RECORDS SUPPLIED:
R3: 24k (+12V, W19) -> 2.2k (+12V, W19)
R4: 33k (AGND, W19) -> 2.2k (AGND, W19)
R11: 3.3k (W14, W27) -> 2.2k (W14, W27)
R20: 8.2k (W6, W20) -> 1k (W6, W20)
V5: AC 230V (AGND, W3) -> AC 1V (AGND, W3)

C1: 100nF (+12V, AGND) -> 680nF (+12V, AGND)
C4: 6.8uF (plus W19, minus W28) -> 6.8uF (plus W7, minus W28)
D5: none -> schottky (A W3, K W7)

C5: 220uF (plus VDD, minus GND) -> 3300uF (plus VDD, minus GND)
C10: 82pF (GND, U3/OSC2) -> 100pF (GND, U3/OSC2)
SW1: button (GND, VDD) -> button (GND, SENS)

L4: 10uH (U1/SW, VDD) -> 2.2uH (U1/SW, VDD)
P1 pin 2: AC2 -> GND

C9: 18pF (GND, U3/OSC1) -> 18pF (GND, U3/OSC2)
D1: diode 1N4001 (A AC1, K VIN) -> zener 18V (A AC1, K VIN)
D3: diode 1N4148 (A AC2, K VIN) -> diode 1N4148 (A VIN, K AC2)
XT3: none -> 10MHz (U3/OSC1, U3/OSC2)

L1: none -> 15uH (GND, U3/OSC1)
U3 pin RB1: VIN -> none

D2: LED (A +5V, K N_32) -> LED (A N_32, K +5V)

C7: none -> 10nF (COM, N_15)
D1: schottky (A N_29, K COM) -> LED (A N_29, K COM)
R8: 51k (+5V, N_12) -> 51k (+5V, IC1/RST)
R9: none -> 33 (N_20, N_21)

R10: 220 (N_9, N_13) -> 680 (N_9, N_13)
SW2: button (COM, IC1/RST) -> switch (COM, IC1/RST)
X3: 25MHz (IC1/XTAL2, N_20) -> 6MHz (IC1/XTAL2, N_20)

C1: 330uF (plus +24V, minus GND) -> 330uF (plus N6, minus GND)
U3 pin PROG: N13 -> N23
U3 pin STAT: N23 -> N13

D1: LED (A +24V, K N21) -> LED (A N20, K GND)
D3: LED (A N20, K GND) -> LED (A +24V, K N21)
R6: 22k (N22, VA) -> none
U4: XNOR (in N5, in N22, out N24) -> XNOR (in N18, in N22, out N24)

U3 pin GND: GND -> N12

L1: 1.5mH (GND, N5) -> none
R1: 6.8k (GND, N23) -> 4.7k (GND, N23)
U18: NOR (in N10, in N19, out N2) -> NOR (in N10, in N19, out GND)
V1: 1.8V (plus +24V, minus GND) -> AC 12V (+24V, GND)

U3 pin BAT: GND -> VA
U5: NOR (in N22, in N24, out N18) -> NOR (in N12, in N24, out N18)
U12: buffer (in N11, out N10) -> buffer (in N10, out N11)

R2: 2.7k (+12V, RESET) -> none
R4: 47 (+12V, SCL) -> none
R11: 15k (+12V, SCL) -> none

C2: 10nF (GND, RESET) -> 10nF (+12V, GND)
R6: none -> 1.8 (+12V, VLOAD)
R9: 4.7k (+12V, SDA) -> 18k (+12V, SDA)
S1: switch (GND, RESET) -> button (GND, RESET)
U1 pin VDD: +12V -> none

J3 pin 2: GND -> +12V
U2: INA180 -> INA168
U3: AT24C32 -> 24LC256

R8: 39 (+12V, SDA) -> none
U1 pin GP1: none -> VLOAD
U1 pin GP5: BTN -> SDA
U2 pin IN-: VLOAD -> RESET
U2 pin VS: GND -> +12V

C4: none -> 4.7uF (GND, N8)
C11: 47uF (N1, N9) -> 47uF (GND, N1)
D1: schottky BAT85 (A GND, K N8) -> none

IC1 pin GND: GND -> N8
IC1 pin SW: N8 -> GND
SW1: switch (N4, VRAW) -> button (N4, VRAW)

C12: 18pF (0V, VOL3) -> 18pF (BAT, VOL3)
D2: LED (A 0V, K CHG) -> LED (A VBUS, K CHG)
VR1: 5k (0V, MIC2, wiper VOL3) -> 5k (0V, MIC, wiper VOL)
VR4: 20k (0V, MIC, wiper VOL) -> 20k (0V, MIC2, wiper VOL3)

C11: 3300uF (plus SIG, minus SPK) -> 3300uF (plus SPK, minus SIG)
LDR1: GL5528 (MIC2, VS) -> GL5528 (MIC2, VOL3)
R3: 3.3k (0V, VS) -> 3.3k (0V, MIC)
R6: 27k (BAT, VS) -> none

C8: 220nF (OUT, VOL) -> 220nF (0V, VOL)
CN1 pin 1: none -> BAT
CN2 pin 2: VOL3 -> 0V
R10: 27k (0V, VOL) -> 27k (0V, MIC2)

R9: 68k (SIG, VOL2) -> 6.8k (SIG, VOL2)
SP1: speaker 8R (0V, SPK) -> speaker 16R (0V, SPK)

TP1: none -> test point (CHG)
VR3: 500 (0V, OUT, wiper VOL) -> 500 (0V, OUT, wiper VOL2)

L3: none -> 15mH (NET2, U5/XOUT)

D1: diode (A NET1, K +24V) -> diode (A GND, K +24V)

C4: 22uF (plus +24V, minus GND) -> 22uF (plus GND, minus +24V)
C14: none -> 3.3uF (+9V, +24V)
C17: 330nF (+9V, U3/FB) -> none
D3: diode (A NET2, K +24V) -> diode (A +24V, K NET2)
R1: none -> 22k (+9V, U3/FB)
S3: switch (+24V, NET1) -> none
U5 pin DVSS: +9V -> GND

WHAT THE EXERCISE ASKS:
Only the lines from the first line of the records through the line with "D5: none -> schottky (A W3, K W7)" should be reproduced, exactly and with nothing added.

SOLUTION BELOW:
R3: 24k (+12V, W19) -> 2.2k (+12V, W19)
R4: 33k (AGND, W19) -> 2.2k (AGND, W19)
R11: 3.3k (W14, W27) -> 2.2k (W14, W27)
R20: 8.2k (W6, W20) -> 1k (W6, W20)
V5: AC 230V (AGND, W3) -> AC 1V (AGND, W3)

C1: 100nF (+12V, AGND) -> 680nF (+12V, AGND)
C4: 6.8uF (plus W19, minus W28) -> 6.8uF (plus W7, minus W28)
D5: none -> schottky (A W3, K W7)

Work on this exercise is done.